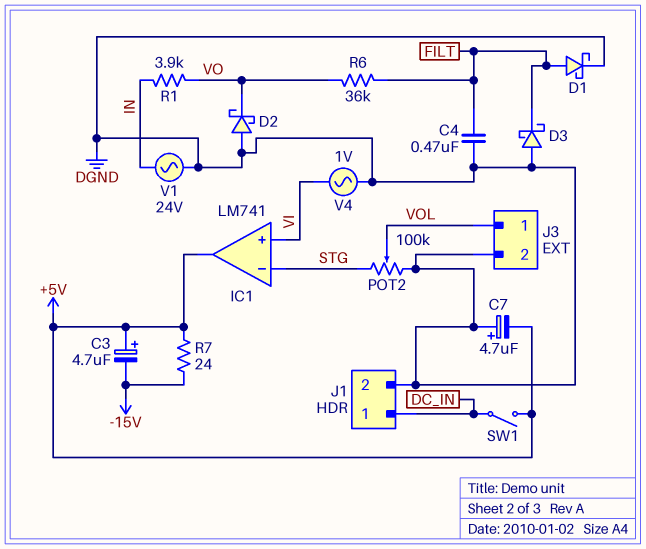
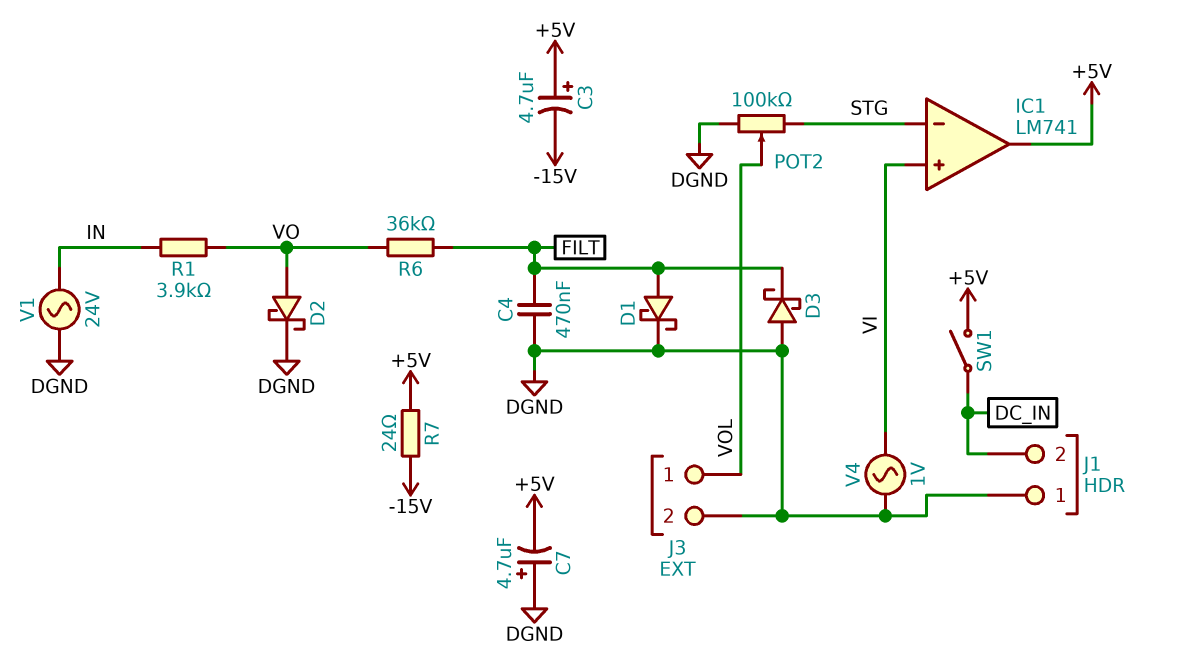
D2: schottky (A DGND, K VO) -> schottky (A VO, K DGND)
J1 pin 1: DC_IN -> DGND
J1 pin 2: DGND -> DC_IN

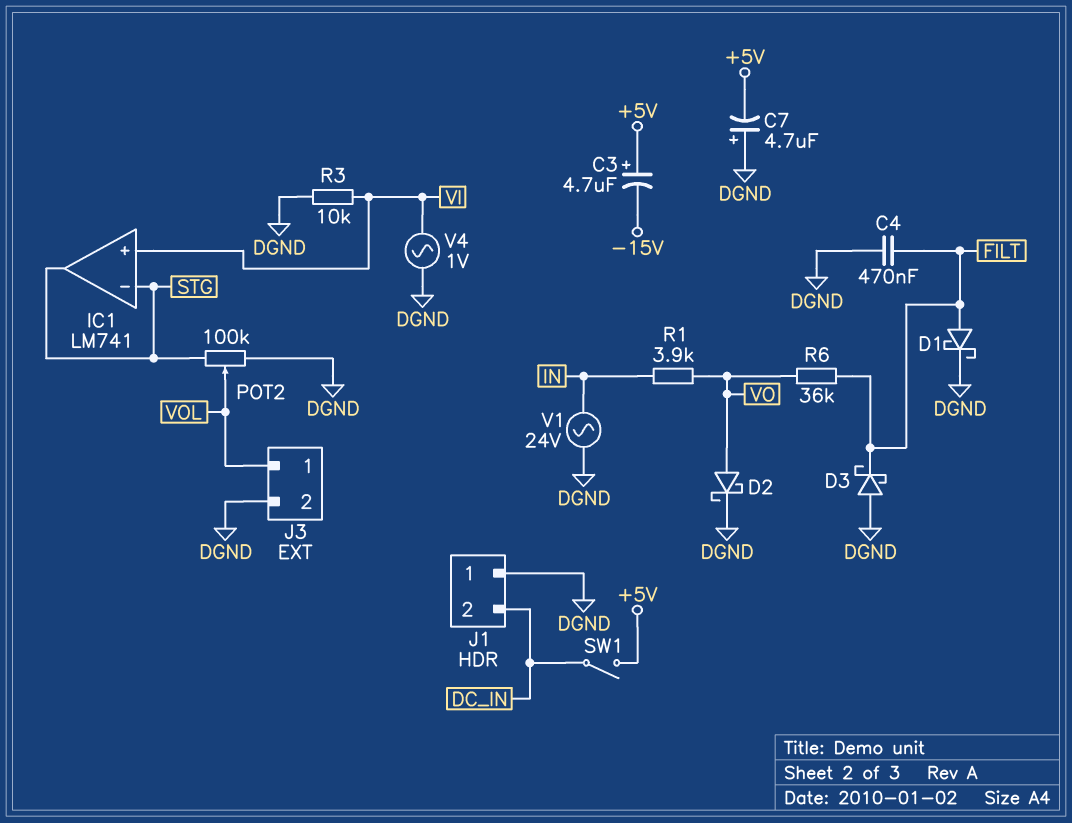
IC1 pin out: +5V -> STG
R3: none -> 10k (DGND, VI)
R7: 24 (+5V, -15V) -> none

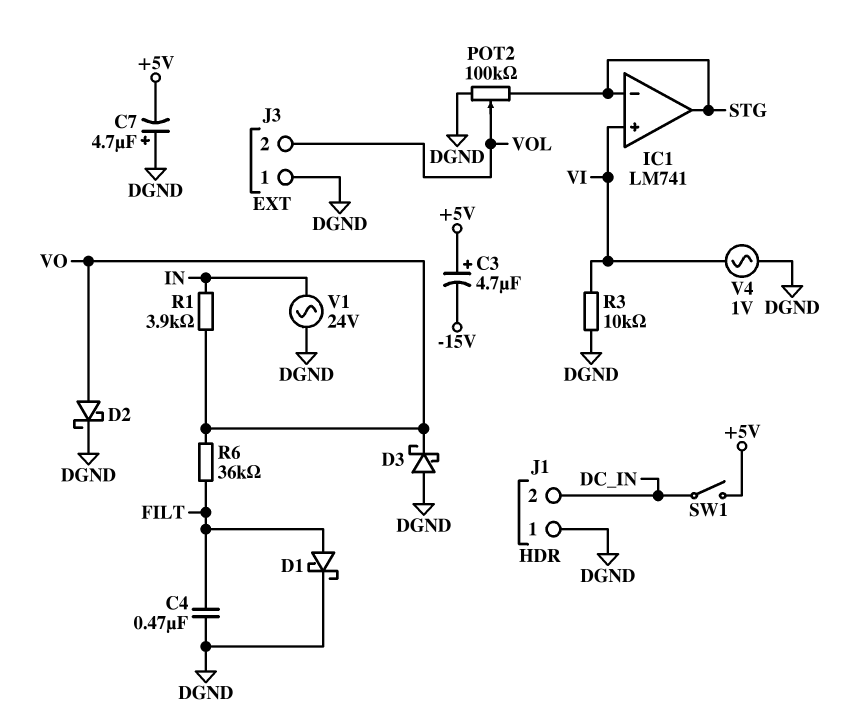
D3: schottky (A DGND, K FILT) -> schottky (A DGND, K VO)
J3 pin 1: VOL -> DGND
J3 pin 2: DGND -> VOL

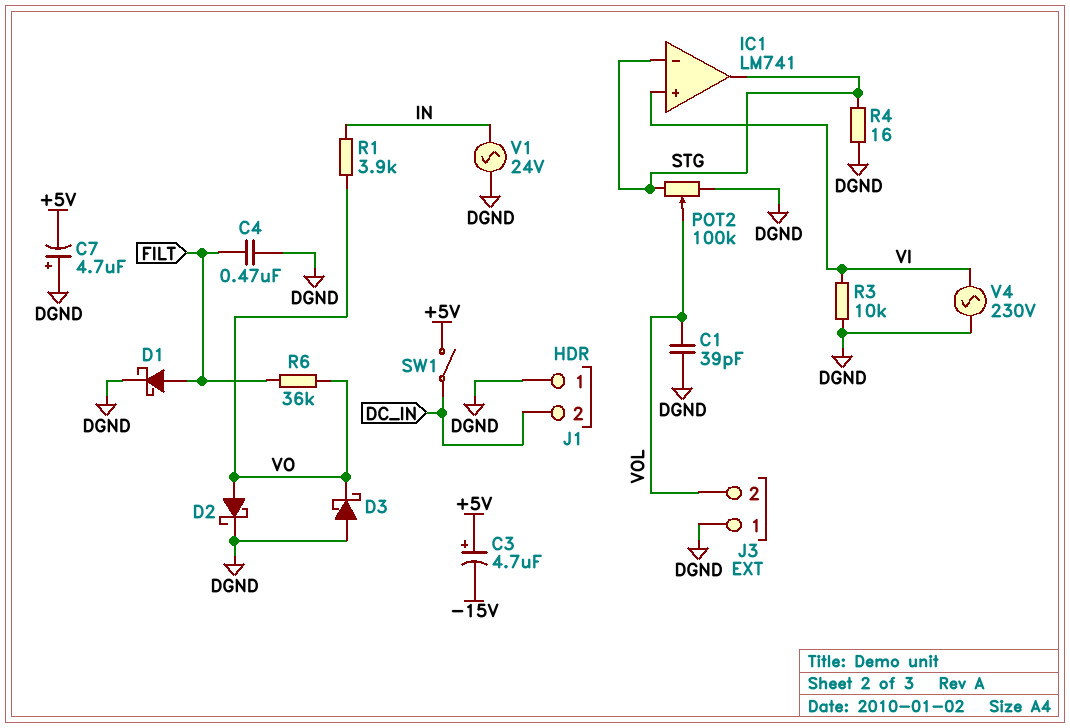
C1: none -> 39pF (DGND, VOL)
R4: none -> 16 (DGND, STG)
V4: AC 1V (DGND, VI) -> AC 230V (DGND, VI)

---

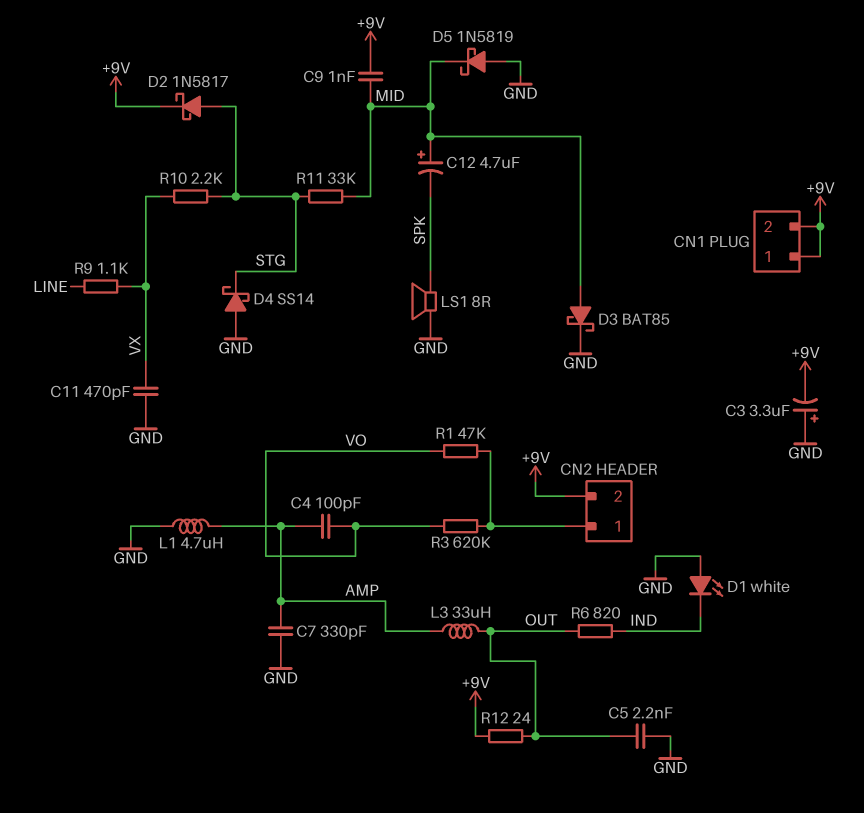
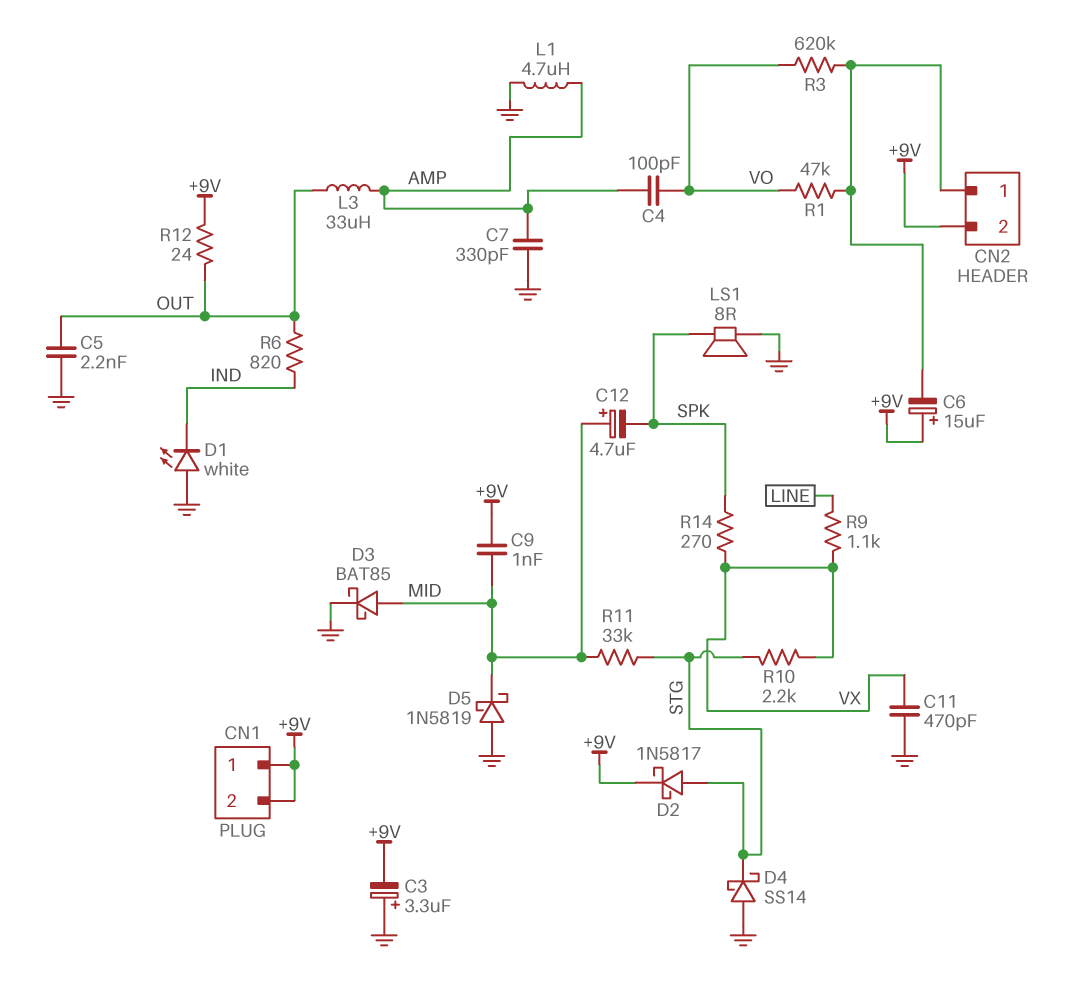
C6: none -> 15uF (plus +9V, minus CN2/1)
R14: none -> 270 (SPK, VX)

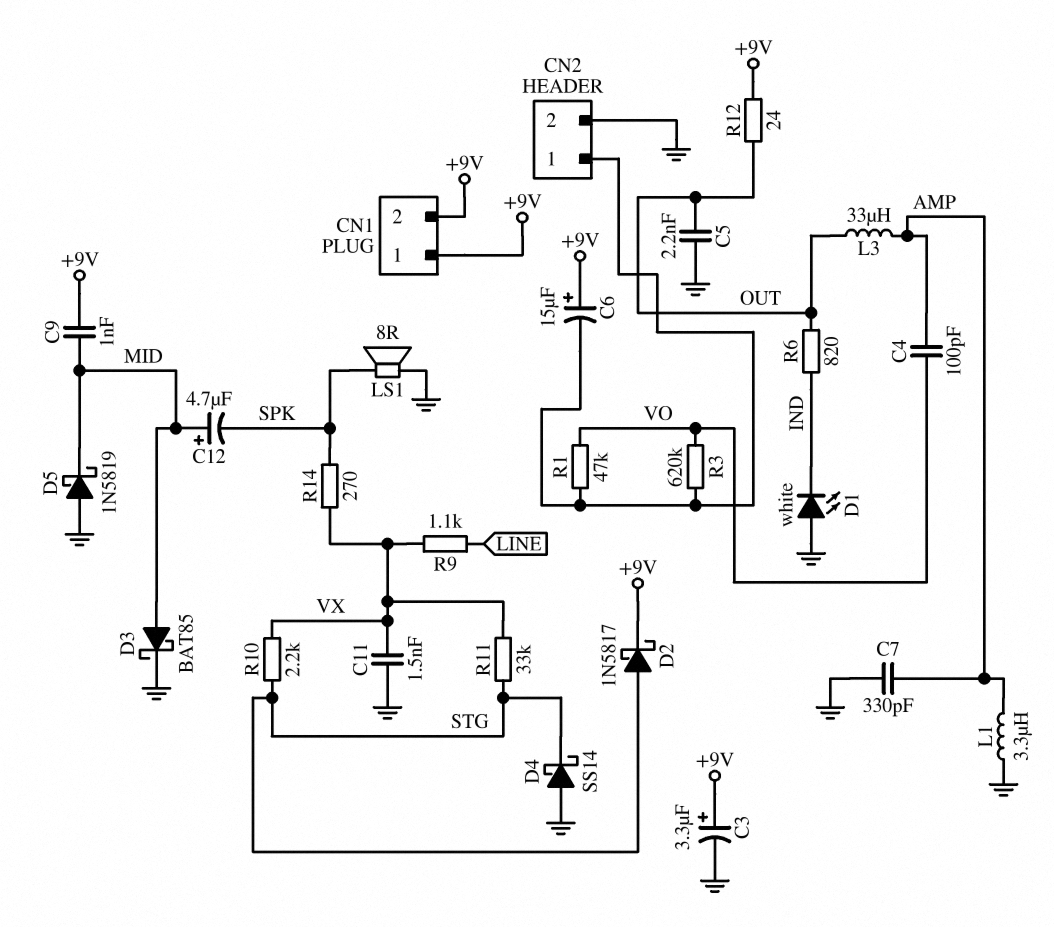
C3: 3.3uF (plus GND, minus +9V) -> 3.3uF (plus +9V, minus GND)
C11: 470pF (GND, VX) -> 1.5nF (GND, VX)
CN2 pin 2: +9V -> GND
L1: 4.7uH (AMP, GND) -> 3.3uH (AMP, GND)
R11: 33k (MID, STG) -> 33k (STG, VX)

» **TASK TO CARRY OUT**: Whenever "none" occurs in a line above, copy that line.

» **TASK RESPONSE**:
R3: none -> 10k (DGND, VI)
R7: 24 (+5V, -15V) -> none
C1: none -> 39pF (DGND, VOL)
R4: none -> 16 (DGND, STG)
C6: none -> 15uF (plus +9V, minus CN2/1)
R14: none -> 270 (SPK, VX)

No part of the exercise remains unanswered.